# Source data
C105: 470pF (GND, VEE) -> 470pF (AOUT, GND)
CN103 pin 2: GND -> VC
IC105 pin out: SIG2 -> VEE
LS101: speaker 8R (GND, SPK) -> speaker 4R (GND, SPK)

==

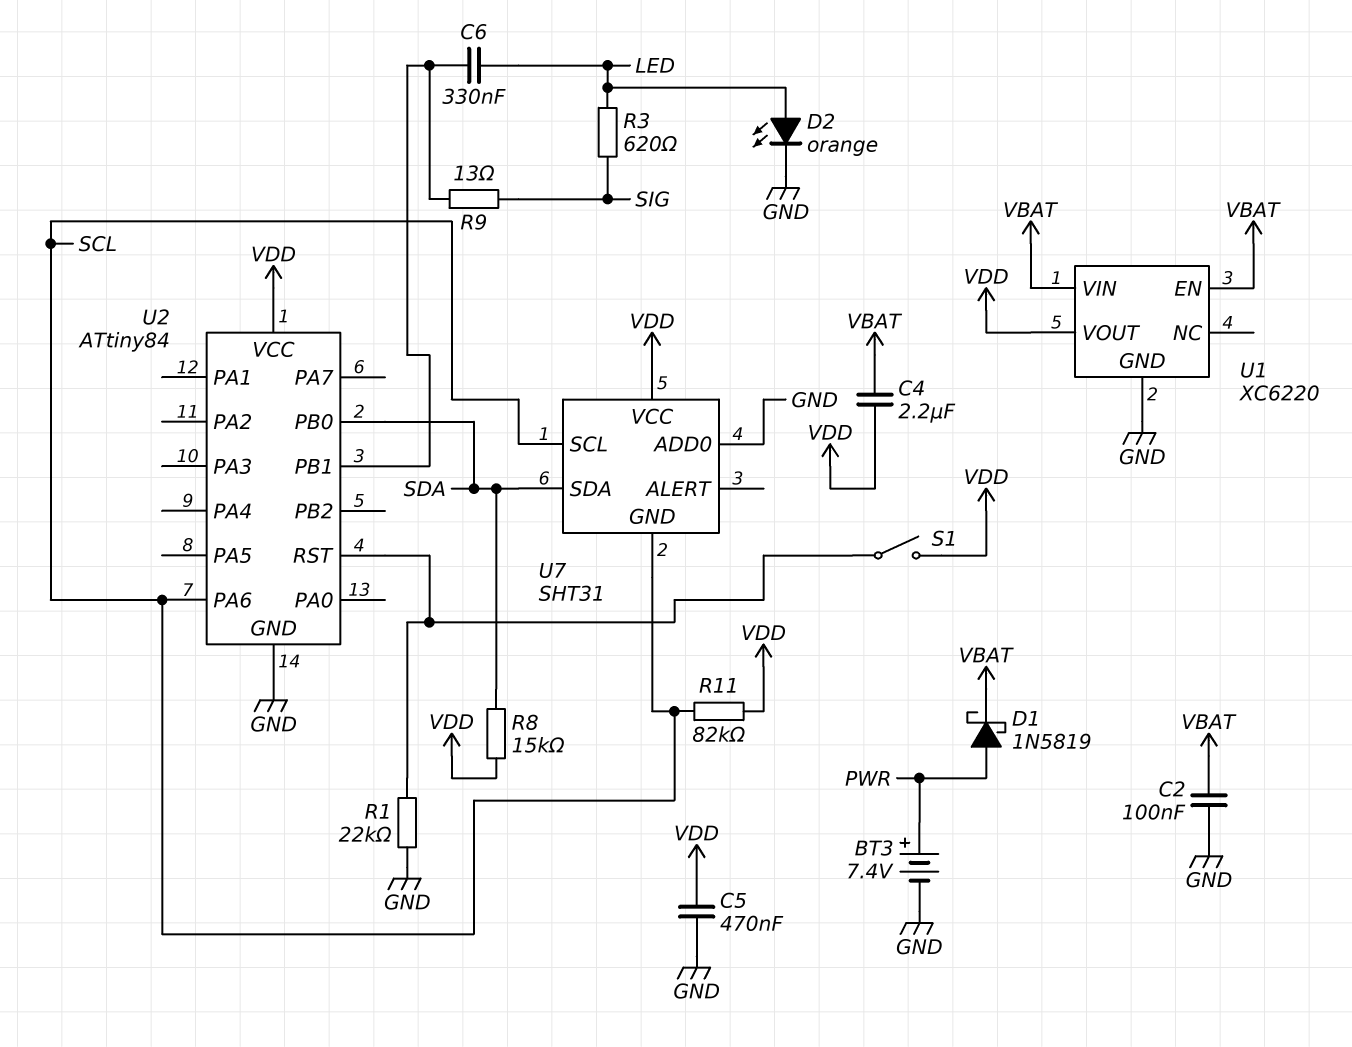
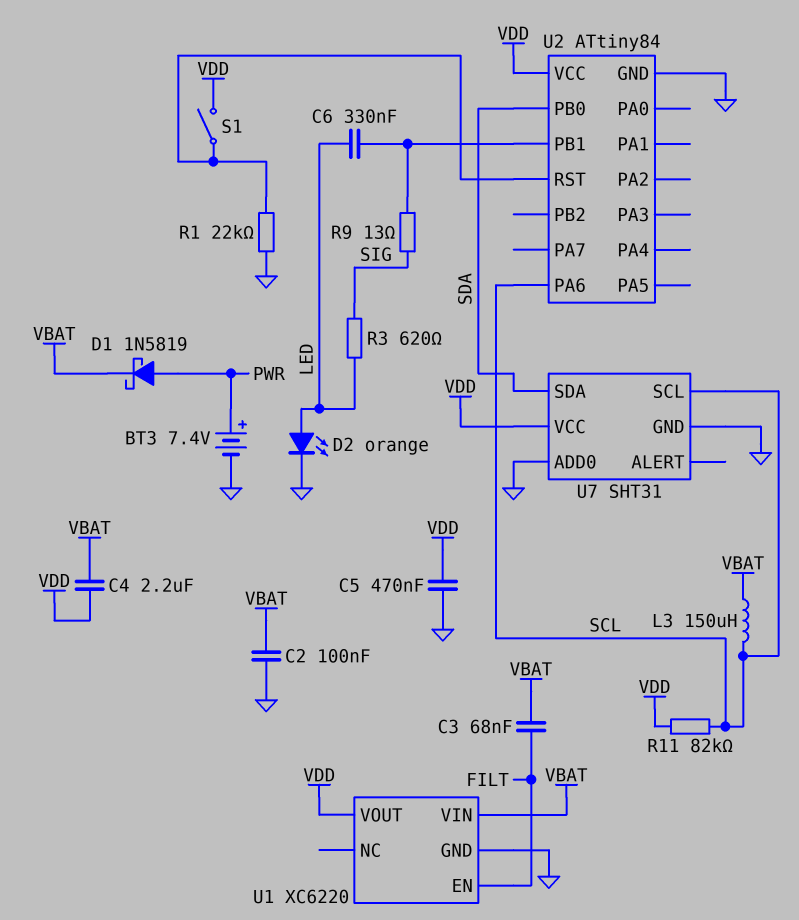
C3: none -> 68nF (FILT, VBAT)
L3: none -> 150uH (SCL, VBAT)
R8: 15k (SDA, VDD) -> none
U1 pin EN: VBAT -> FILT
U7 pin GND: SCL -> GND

# What you are asked to do
Where the data above reaches the line holding "C105: 470pF (GND, VEE) -> 470pF (AOUT, GND)", begin printing, and stop after the line holding "LS101: speaker 8R". Each line must be reproduced exactly, with nothing else added.

# Exercise result
C105: 470pF (GND, VEE) -> 470pF (AOUT, GND)
CN103 pin 2: GND -> VC
IC105 pin out: SIG2 -> VEE
LS101: speaker 8R (GND, SPK) -> speaker 4R (GND, SPK)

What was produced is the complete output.